EXERCISE INPUTS Block Start
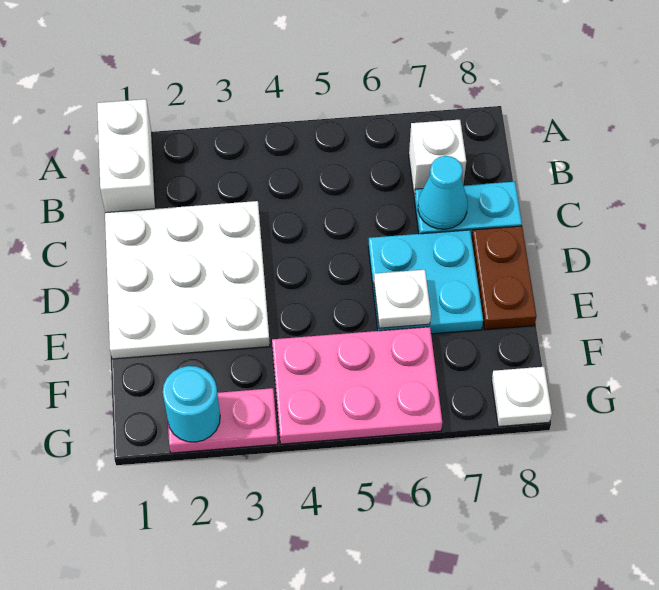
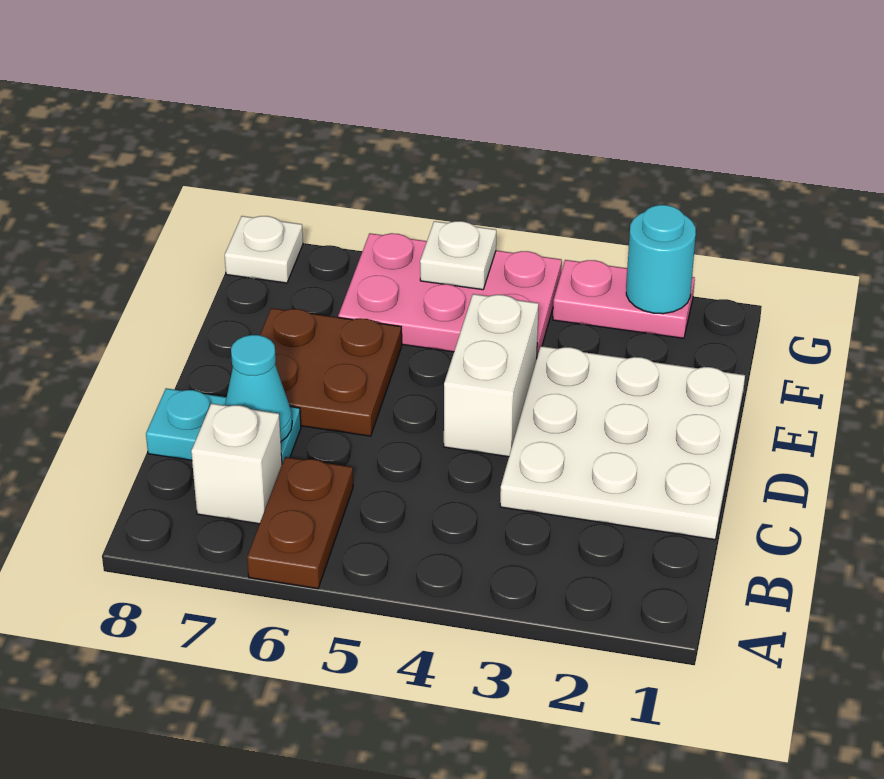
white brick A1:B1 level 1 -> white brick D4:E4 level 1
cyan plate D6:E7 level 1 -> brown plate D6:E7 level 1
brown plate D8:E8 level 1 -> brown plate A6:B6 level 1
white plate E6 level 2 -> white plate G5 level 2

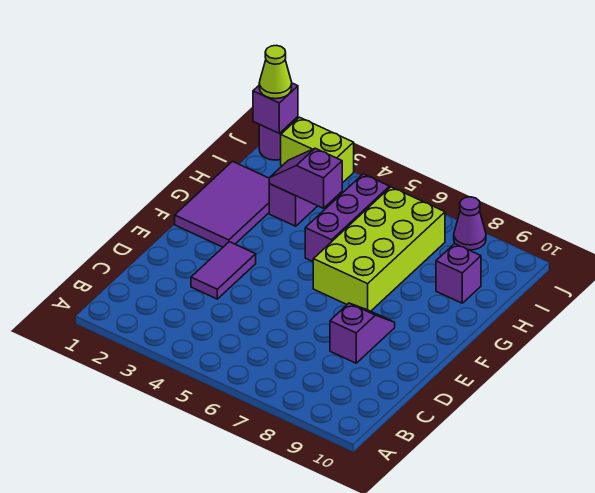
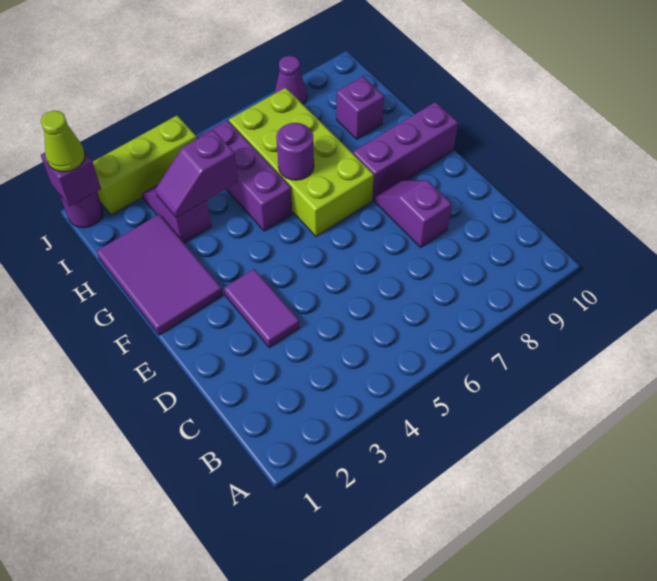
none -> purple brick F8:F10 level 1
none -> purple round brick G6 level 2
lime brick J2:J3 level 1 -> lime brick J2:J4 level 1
EXERCISE INPUTS Block End
EXERCISE DETAILS: Reproduce the data in full. Do not carry over any picture.

SOLUTION FOR THIS PROBLEM:
white brick A1:B1 level 1 -> white brick D4:E4 level 1
cyan plate D6:E7 level 1 -> brown plate D6:E7 level 1
brown plate D8:E8 level 1 -> brown plate A6:B6 level 1
white plate E6 level 2 -> white plate G5 level 2

none -> purple brick F8:F10 level 1
none -> purple round brick G6 level 2
lime brick J2:J3 level 1 -> lime brick J2:J4 level 1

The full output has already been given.